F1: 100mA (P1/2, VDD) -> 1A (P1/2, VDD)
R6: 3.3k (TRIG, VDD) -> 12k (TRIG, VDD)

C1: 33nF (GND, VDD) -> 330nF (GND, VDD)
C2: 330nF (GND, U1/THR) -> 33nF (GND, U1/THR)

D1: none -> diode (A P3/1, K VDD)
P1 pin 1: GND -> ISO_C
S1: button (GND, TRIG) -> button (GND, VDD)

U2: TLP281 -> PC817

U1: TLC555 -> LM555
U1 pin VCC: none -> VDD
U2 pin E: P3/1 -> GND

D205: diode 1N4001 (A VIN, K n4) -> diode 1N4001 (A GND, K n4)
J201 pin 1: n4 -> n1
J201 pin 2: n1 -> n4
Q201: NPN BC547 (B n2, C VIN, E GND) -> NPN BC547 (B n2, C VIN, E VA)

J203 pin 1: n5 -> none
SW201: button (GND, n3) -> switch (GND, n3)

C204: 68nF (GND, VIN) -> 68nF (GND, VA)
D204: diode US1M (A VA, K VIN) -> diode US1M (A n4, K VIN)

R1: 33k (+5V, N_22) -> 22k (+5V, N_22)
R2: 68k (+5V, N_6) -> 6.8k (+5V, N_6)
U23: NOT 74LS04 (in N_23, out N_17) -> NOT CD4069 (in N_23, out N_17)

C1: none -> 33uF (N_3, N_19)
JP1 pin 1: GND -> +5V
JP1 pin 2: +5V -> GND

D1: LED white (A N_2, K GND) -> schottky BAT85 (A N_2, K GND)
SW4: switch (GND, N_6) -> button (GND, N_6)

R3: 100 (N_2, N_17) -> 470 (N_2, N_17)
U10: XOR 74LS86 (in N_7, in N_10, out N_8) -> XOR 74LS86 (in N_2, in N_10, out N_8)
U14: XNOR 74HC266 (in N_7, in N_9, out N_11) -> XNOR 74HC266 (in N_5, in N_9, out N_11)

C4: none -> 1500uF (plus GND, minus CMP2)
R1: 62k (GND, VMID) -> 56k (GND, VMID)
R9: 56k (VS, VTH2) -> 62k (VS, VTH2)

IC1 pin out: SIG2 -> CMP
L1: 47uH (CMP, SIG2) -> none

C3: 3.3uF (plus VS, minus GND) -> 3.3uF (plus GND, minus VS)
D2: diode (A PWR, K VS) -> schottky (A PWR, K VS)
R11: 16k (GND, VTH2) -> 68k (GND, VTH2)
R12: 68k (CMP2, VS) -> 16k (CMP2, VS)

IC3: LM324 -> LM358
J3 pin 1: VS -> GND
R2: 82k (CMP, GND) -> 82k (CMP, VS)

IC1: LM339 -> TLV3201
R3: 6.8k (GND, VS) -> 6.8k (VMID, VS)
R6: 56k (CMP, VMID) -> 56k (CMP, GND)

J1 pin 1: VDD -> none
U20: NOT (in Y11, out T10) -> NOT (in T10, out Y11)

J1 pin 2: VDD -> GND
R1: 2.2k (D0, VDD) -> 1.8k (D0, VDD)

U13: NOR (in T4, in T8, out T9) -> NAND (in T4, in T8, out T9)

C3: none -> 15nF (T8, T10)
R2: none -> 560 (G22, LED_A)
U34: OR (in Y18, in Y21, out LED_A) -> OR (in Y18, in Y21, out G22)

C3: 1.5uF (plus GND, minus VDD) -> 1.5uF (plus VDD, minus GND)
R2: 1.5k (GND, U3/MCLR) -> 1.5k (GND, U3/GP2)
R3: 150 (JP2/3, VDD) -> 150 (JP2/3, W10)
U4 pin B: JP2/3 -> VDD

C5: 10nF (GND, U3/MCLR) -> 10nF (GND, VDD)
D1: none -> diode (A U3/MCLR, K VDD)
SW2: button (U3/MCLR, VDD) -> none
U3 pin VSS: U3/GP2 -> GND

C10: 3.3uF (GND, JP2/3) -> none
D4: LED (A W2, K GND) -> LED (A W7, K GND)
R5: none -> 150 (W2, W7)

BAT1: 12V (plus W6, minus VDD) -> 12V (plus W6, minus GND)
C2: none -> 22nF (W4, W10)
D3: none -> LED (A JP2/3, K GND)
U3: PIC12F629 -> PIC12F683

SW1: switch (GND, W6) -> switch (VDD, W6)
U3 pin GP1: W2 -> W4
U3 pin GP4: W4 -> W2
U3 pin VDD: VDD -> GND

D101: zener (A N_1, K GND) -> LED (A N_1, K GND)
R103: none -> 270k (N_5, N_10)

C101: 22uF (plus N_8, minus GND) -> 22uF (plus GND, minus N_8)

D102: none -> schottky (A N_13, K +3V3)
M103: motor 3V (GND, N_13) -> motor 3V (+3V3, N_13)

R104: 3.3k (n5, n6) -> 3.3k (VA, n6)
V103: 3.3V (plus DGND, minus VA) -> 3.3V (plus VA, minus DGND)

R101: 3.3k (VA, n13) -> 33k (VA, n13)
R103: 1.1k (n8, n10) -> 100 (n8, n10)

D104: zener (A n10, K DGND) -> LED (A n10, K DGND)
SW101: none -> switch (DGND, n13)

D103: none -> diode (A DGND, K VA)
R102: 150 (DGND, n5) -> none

__Exercise details__
From the listing above, extract all records word for word.

__Exercise result__
F1: 100mA (P1/2, VDD) -> 1A (P1/2, VDD)
R6: 3.3k (TRIG, VDD) -> 12k (TRIG, VDD)

C1: 33nF (GND, VDD) -> 330nF (GND, VDD)
C2: 330nF (GND, U1/THR) -> 33nF (GND, U1/THR)

D1: none -> diode (A P3/1, K VDD)
P1 pin 1: GND -> ISO_C
S1: button (GND, TRIG) -> button (GND, VDD)

U2: TLP281 -> PC817

U1: TLC555 -> LM555
U1 pin VCC: none -> VDD
U2 pin E: P3/1 -> GND

D205: diode 1N4001 (A VIN, K n4) -> diode 1N4001 (A GND, K n4)
J201 pin 1: n4 -> n1
J201 pin 2: n1 -> n4
Q201: NPN BC547 (B n2, C VIN, E GND) -> NPN BC547 (B n2, C VIN, E VA)

J203 pin 1: n5 -> none
SW201: button (GND, n3) -> switch (GND, n3)

C204: 68nF (GND, VIN) -> 68nF (GND, VA)
D204: diode US1M (A VA, K VIN) -> diode US1M (A n4, K VIN)

R1: 33k (+5V, N_22) -> 22k (+5V, N_22)
R2: 68k (+5V, N_6) -> 6.8k (+5V, N_6)
U23: NOT 74LS04 (in N_23, out N_17) -> NOT CD4069 (in N_23, out N_17)

C1: none -> 33uF (N_3, N_19)
JP1 pin 1: GND -> +5V
JP1 pin 2: +5V -> GND

D1: LED white (A N_2, K GND) -> schottky BAT85 (A N_2, K GND)
SW4: switch (GND, N_6) -> button (GND, N_6)

R3: 100 (N_2, N_17) -> 470 (N_2, N_17)
U10: XOR 74LS86 (in N_7, in N_10, out N_8) -> XOR 74LS86 (in N_2, in N_10, out N_8)
U14: XNOR 74HC266 (in N_7, in N_9, out N_11) -> XNOR 74HC266 (in N_5, in N_9, out N_11)

C4: none -> 1500uF (plus GND, minus CMP2)
R1: 62k (GND, VMID) -> 56k (GND, VMID)
R9: 56k (VS, VTH2) -> 62k (VS, VTH2)

IC1 pin out: SIG2 -> CMP
L1: 47uH (CMP, SIG2) -> none

C3: 3.3uF (plus VS, minus GND) -> 3.3uF (plus GND, minus VS)
D2: diode (A PWR, K VS) -> schottky (A PWR, K VS)
R11: 16k (GND, VTH2) -> 68k (GND, VTH2)
R12: 68k (CMP2, VS) -> 16k (CMP2, VS)

IC3: LM324 -> LM358
J3 pin 1: VS -> GND
R2: 82k (CMP, GND) -> 82k (CMP, VS)

IC1: LM339 -> TLV3201
R3: 6.8k (GND, VS) -> 6.8k (VMID, VS)
R6: 56k (CMP, VMID) -> 56k (CMP, GND)

J1 pin 1: VDD -> none
U20: NOT (in Y11, out T10) -> NOT (in T10, out Y11)

J1 pin 2: VDD -> GND
R1: 2.2k (D0, VDD) -> 1.8k (D0, VDD)

U13: NOR (in T4, in T8, out T9) -> NAND (in T4, in T8, out T9)

C3: none -> 15nF (T8, T10)
R2: none -> 560 (G22, LED_A)
U34: OR (in Y18, in Y21, out LED_A) -> OR (in Y18, in Y21, out G22)

C3: 1.5uF (plus GND, minus VDD) -> 1.5uF (plus VDD, minus GND)
R2: 1.5k (GND, U3/MCLR) -> 1.5k (GND, U3/GP2)
R3: 150 (JP2/3, VDD) -> 150 (JP2/3, W10)
U4 pin B: JP2/3 -> VDD

C5: 10nF (GND, U3/MCLR) -> 10nF (GND, VDD)
D1: none -> diode (A U3/MCLR, K VDD)
SW2: button (U3/MCLR, VDD) -> none
U3 pin VSS: U3/GP2 -> GND

C10: 3.3uF (GND, JP2/3) -> none
D4: LED (A W2, K GND) -> LED (A W7, K GND)
R5: none -> 150 (W2, W7)

BAT1: 12V (plus W6, minus VDD) -> 12V (plus W6, minus GND)
C2: none -> 22nF (W4, W10)
D3: none -> LED (A JP2/3, K GND)
U3: PIC12F629 -> PIC12F683

SW1: switch (GND, W6) -> switch (VDD, W6)
U3 pin GP1: W2 -> W4
U3 pin GP4: W4 -> W2
U3 pin VDD: VDD -> GND

D101: zener (A N_1, K GND) -> LED (A N_1, K GND)
R103: none -> 270k (N_5, N_10)

C101: 22uF (plus N_8, minus GND) -> 22uF (plus GND, minus N_8)

D102: none -> schottky (A N_13, K +3V3)
M103: motor 3V (GND, N_13) -> motor 3V (+3V3, N_13)

R104: 3.3k (n5, n6) -> 3.3k (VA, n6)
V103: 3.3V (plus DGND, minus VA) -> 3.3V (plus VA, minus DGND)

R101: 3.3k (VA, n13) -> 33k (VA, n13)
R103: 1.1k (n8, n10) -> 100 (n8, n10)

D104: zener (A n10, K DGND) -> LED (A n10, K DGND)
SW101: none -> switch (DGND, n13)

D103: none -> diode (A DGND, K VA)
R102: 150 (DGND, n5) -> none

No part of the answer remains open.